Print out every entry that follows, exactly as written.

## Coordinate-based object records
◆ ◆ ◆ ◆

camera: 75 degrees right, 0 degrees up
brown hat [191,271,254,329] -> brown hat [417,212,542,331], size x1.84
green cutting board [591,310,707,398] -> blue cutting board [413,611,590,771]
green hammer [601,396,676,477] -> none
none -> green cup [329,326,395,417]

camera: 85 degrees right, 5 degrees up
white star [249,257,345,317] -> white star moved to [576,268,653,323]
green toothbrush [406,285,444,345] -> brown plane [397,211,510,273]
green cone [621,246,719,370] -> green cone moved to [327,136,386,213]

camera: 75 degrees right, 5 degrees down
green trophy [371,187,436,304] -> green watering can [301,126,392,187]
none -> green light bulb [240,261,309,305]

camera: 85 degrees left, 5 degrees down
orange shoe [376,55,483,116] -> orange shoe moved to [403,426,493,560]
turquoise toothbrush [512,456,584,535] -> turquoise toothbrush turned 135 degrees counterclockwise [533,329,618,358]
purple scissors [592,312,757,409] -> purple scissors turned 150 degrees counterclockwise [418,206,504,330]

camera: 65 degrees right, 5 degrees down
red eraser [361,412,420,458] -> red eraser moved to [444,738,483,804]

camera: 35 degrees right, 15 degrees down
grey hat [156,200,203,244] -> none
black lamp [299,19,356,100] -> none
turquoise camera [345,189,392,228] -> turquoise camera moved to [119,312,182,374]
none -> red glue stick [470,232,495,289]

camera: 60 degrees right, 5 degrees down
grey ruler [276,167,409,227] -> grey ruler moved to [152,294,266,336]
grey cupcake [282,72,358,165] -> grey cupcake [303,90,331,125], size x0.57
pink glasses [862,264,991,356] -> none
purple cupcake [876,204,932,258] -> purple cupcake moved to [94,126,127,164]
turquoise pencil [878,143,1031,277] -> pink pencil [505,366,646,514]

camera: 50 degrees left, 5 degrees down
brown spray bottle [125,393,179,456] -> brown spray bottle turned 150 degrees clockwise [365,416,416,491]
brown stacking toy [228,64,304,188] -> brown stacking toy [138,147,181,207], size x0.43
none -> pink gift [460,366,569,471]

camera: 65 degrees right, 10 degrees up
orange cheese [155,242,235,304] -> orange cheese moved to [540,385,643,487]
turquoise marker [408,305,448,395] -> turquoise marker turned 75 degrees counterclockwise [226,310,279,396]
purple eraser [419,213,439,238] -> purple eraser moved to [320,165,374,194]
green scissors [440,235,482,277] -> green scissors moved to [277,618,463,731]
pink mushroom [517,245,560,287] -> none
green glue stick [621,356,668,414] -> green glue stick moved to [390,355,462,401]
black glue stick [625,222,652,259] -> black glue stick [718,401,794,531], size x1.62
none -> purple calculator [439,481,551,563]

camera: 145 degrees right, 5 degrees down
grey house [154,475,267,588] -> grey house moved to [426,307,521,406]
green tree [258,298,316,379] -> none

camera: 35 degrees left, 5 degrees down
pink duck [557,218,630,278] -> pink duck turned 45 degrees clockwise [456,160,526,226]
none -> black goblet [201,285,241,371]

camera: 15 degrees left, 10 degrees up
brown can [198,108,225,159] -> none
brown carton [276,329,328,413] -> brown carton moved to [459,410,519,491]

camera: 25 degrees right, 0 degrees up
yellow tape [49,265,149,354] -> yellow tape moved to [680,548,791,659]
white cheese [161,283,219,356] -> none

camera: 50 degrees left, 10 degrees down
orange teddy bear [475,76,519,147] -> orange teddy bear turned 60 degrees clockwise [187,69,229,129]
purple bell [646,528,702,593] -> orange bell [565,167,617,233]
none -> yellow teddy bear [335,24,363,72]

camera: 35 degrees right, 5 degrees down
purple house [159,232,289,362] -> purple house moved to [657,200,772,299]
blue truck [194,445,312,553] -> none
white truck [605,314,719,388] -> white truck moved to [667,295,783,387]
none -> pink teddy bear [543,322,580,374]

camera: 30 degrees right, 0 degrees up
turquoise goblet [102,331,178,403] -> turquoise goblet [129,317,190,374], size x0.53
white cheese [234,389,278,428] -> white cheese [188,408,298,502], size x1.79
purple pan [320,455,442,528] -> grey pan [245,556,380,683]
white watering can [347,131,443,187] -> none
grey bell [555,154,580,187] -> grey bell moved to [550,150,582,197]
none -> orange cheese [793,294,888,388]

◆ ◆ ◆ ◆

## Solution below
camera: 75 degrees right, 0 degrees up
brown hat [191,271,254,329] -> brown hat [417,212,542,331], size x1.84
green cutting board [591,310,707,398] -> blue cutting board [413,611,590,771]
green hammer [601,396,676,477] -> none
none -> green cup [329,326,395,417]

camera: 85 degrees right, 5 degrees up
white star [249,257,345,317] -> white star moved to [576,268,653,323]
green toothbrush [406,285,444,345] -> brown plane [397,211,510,273]
green cone [621,246,719,370] -> green cone moved to [327,136,386,213]

camera: 75 degrees right, 5 degrees down
green trophy [371,187,436,304] -> green watering can [301,126,392,187]
none -> green light bulb [240,261,309,305]

camera: 85 degrees left, 5 degrees down
orange shoe [376,55,483,116] -> orange shoe moved to [403,426,493,560]
turquoise toothbrush [512,456,584,535] -> turquoise toothbrush turned 135 degrees counterclockwise [533,329,618,358]
purple scissors [592,312,757,409] -> purple scissors turned 150 degrees counterclockwise [418,206,504,330]

camera: 65 degrees right, 5 degrees down
red eraser [361,412,420,458] -> red eraser moved to [444,738,483,804]

camera: 35 degrees right, 15 degrees down
grey hat [156,200,203,244] -> none
black lamp [299,19,356,100] -> none
turquoise camera [345,189,392,228] -> turquoise camera moved to [119,312,182,374]
none -> red glue stick [470,232,495,289]

camera: 60 degrees right, 5 degrees down
grey ruler [276,167,409,227] -> grey ruler moved to [152,294,266,336]
grey cupcake [282,72,358,165] -> grey cupcake [303,90,331,125], size x0.57
pink glasses [862,264,991,356] -> none
purple cupcake [876,204,932,258] -> purple cupcake moved to [94,126,127,164]
turquoise pencil [878,143,1031,277] -> pink pencil [505,366,646,514]

camera: 50 degrees left, 5 degrees down
brown spray bottle [125,393,179,456] -> brown spray bottle turned 150 degrees clockwise [365,416,416,491]
brown stacking toy [228,64,304,188] -> brown stacking toy [138,147,181,207], size x0.43
none -> pink gift [460,366,569,471]

camera: 65 degrees right, 10 degrees up
orange cheese [155,242,235,304] -> orange cheese moved to [540,385,643,487]
turquoise marker [408,305,448,395] -> turquoise marker turned 75 degrees counterclockwise [226,310,279,396]
purple eraser [419,213,439,238] -> purple eraser moved to [320,165,374,194]
green scissors [440,235,482,277] -> green scissors moved to [277,618,463,731]
pink mushroom [517,245,560,287] -> none
green glue stick [621,356,668,414] -> green glue stick moved to [390,355,462,401]
black glue stick [625,222,652,259] -> black glue stick [718,401,794,531], size x1.62
none -> purple calculator [439,481,551,563]

camera: 145 degrees right, 5 degrees down
grey house [154,475,267,588] -> grey house moved to [426,307,521,406]
green tree [258,298,316,379] -> none

camera: 35 degrees left, 5 degrees down
pink duck [557,218,630,278] -> pink duck turned 45 degrees clockwise [456,160,526,226]
none -> black goblet [201,285,241,371]

camera: 15 degrees left, 10 degrees up
brown can [198,108,225,159] -> none
brown carton [276,329,328,413] -> brown carton moved to [459,410,519,491]

camera: 25 degrees right, 0 degrees up
yellow tape [49,265,149,354] -> yellow tape moved to [680,548,791,659]
white cheese [161,283,219,356] -> none

camera: 50 degrees left, 10 degrees down
orange teddy bear [475,76,519,147] -> orange teddy bear turned 60 degrees clockwise [187,69,229,129]
purple bell [646,528,702,593] -> orange bell [565,167,617,233]
none -> yellow teddy bear [335,24,363,72]

camera: 35 degrees right, 5 degrees down
purple house [159,232,289,362] -> purple house moved to [657,200,772,299]
blue truck [194,445,312,553] -> none
white truck [605,314,719,388] -> white truck moved to [667,295,783,387]
none -> pink teddy bear [543,322,580,374]

camera: 30 degrees right, 0 degrees up
turquoise goblet [102,331,178,403] -> turquoise goblet [129,317,190,374], size x0.53
white cheese [234,389,278,428] -> white cheese [188,408,298,502], size x1.79
purple pan [320,455,442,528] -> grey pan [245,556,380,683]
white watering can [347,131,443,187] -> none
grey bell [555,154,580,187] -> grey bell moved to [550,150,582,197]
none -> orange cheese [793,294,888,388]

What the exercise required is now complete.